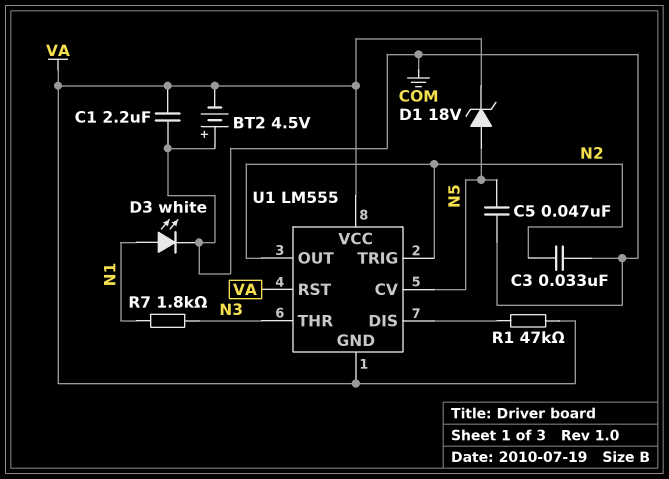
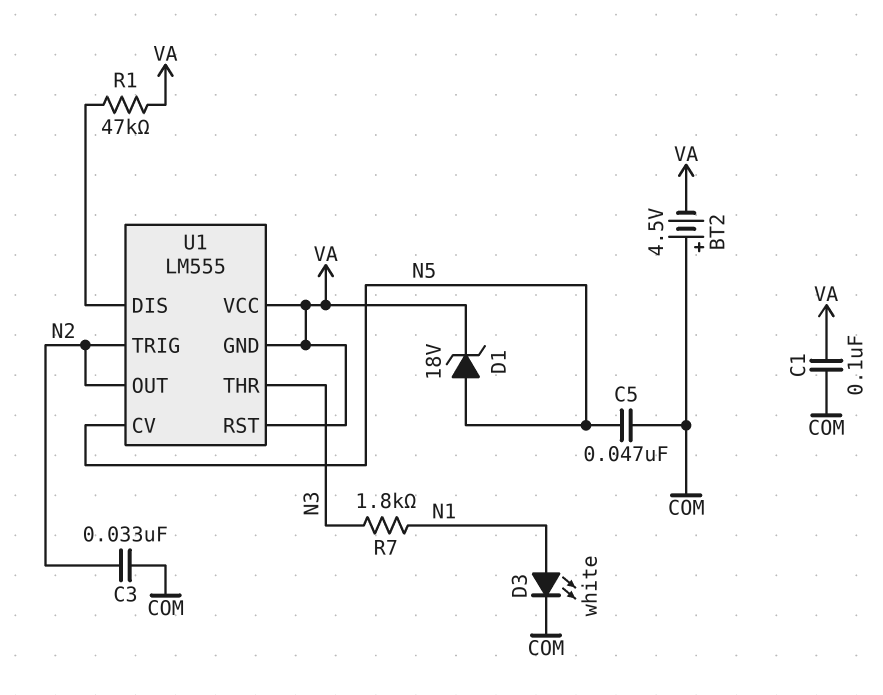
C1: 2.2uF (COM, VA) -> 100nF (COM, VA)

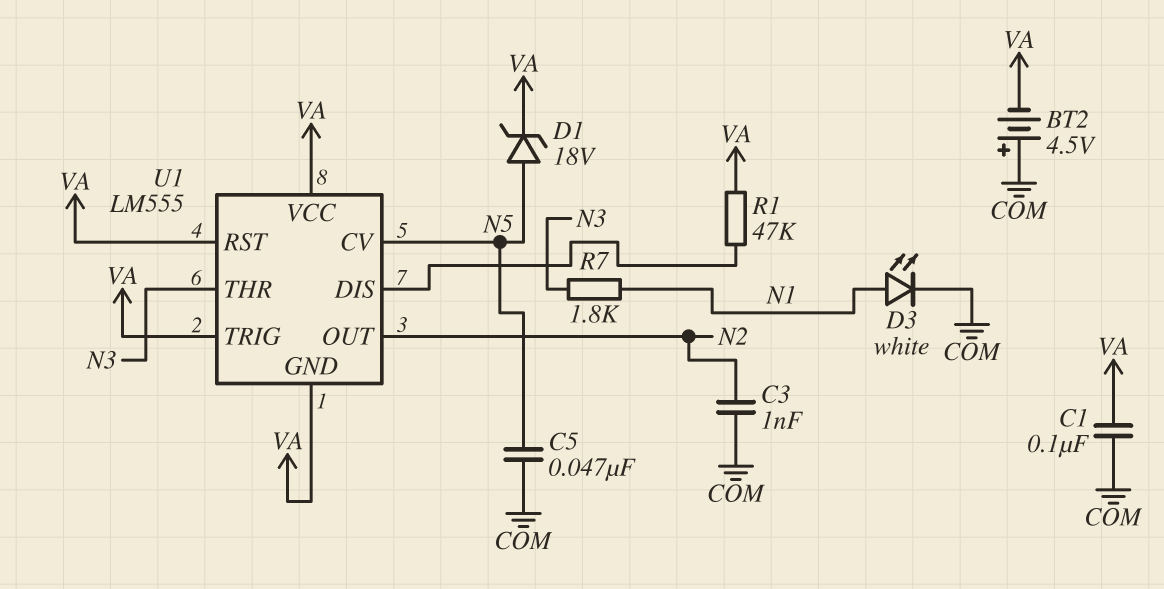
C3: 33nF (COM, N2) -> 1nF (COM, N2)
U1 pin TRIG: N2 -> VA

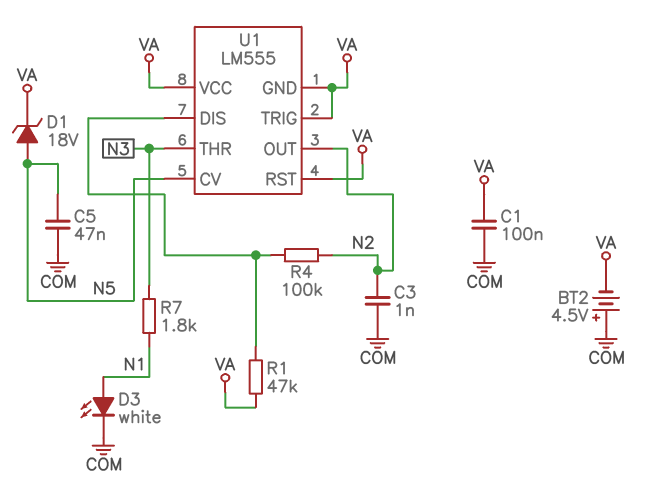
R4: none -> 100k (N2, U1/DIS)

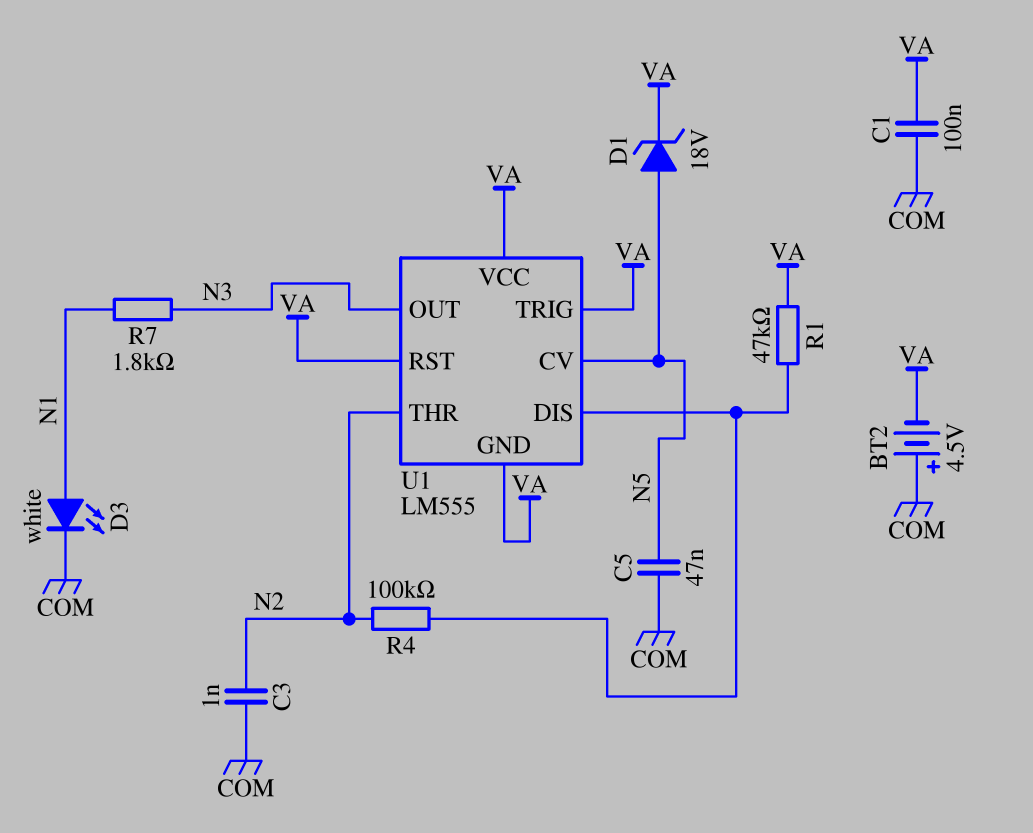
U1 pin OUT: N2 -> N3
U1 pin THR: N3 -> N2

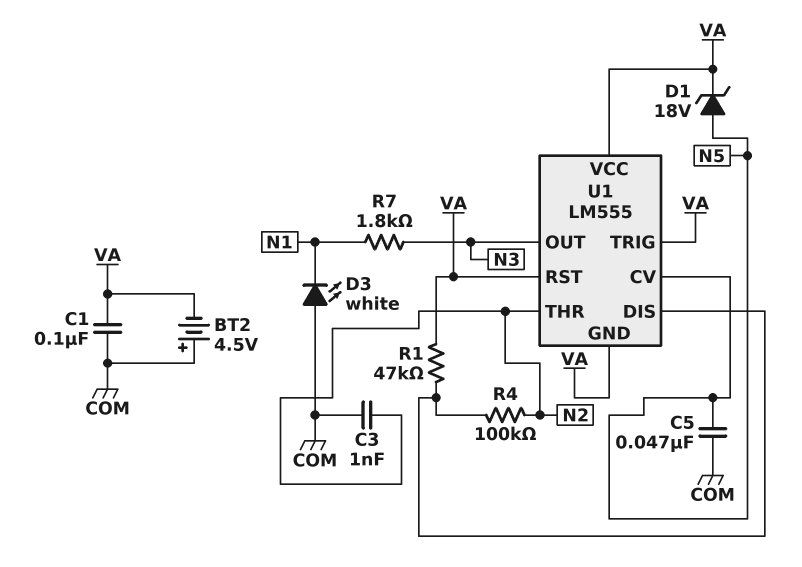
D3: LED white (A N1, K COM) -> LED white (A COM, K N1)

####################

# Exercise brief
Give every line above again exactly, omitting whatever pictures appear.

# Answer for the task
C1: 2.2uF (COM, VA) -> 100nF (COM, VA)

C3: 33nF (COM, N2) -> 1nF (COM, N2)
U1 pin TRIG: N2 -> VA

R4: none -> 100k (N2, U1/DIS)

U1 pin OUT: N2 -> N3
U1 pin THR: N3 -> N2

D3: LED white (A N1, K COM) -> LED white (A COM, K N1)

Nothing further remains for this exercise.